→ **Exercise brief**: Reproduce every record below exactly as written, but leave out any pictures.

→ **Collected data**:

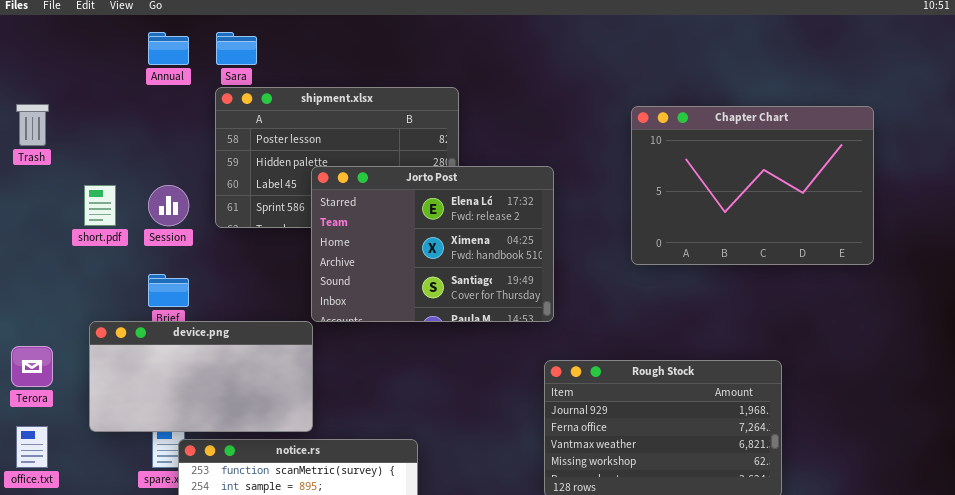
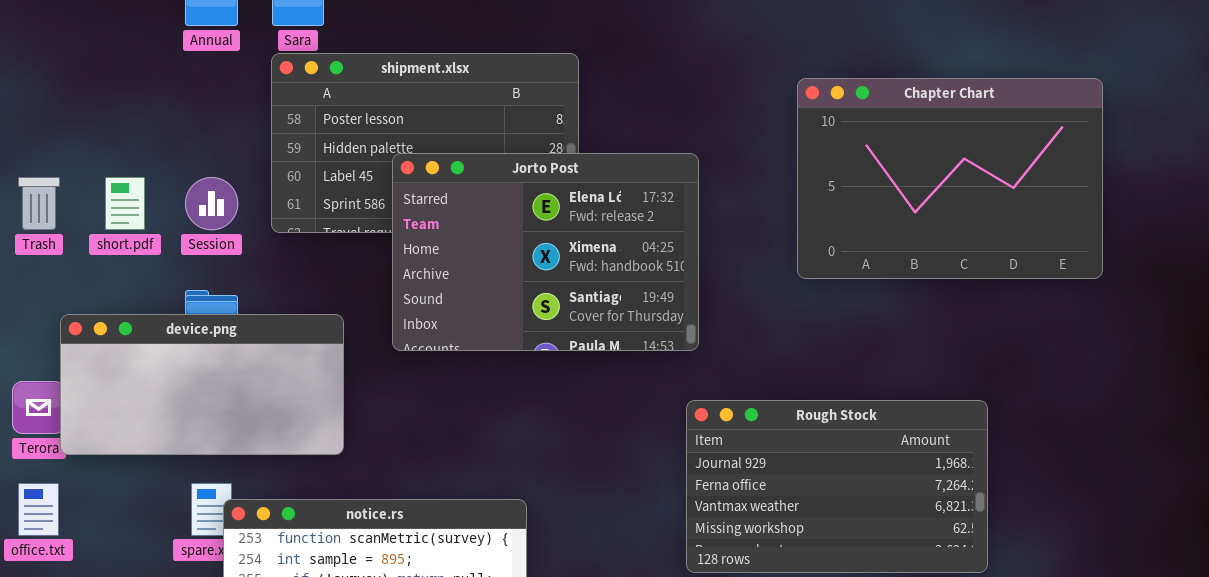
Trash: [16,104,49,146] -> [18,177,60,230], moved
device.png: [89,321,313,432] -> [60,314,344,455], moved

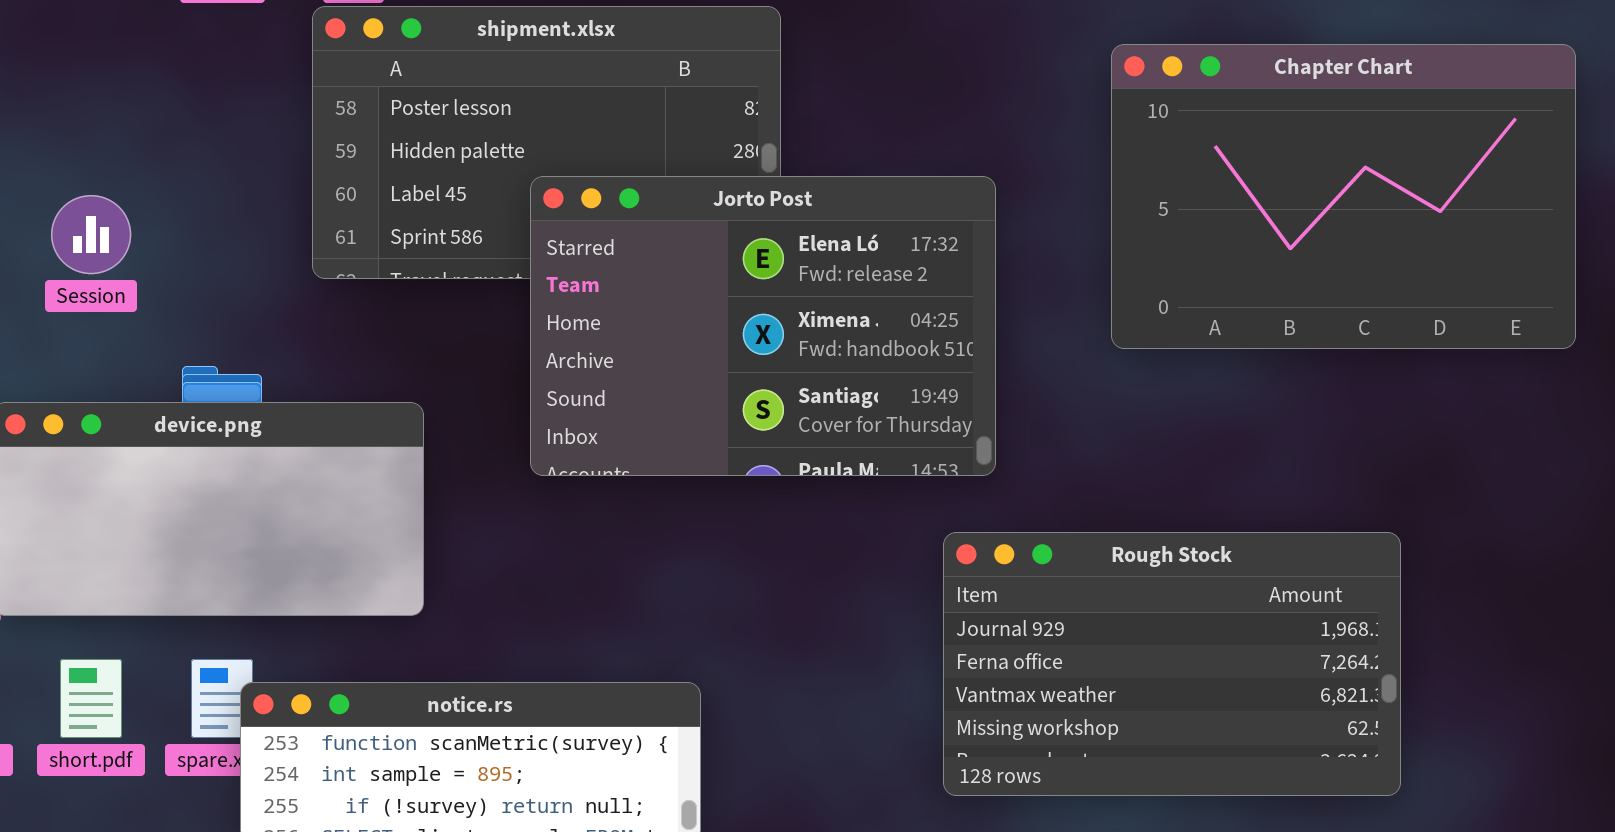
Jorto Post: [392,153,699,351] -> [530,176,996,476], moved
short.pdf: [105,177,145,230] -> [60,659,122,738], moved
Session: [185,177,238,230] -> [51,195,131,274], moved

→ **Task output**:
Trash: [16,104,49,146] -> [18,177,60,230], moved
device.png: [89,321,313,432] -> [60,314,344,455], moved

Jorto Post: [392,153,699,351] -> [530,176,996,476], moved
short.pdf: [105,177,145,230] -> [60,659,122,738], moved
Session: [185,177,238,230] -> [51,195,131,274], moved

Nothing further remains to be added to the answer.